Return nothing except the lines from the one that contains "none -> house (royal blue) (190,218)" through the end of the material below, each exactly as given.
─── Input material
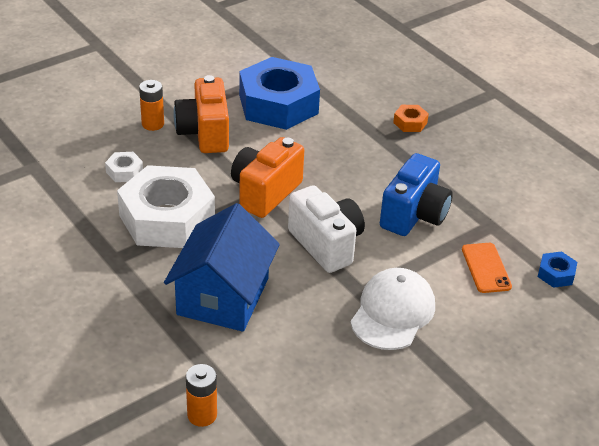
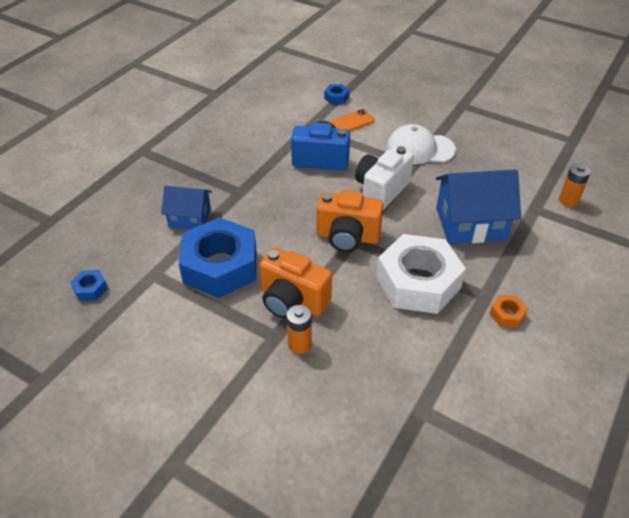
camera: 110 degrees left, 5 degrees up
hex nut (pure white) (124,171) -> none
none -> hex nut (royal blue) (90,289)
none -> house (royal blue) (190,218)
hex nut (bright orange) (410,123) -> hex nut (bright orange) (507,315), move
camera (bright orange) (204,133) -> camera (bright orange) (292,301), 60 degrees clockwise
──────
Written answer.
none -> house (royal blue) (190,218)
hex nut (bright orange) (410,123) -> hex nut (bright orange) (507,315), move
camera (bright orange) (204,133) -> camera (bright orange) (292,301), 60 degrees clockwise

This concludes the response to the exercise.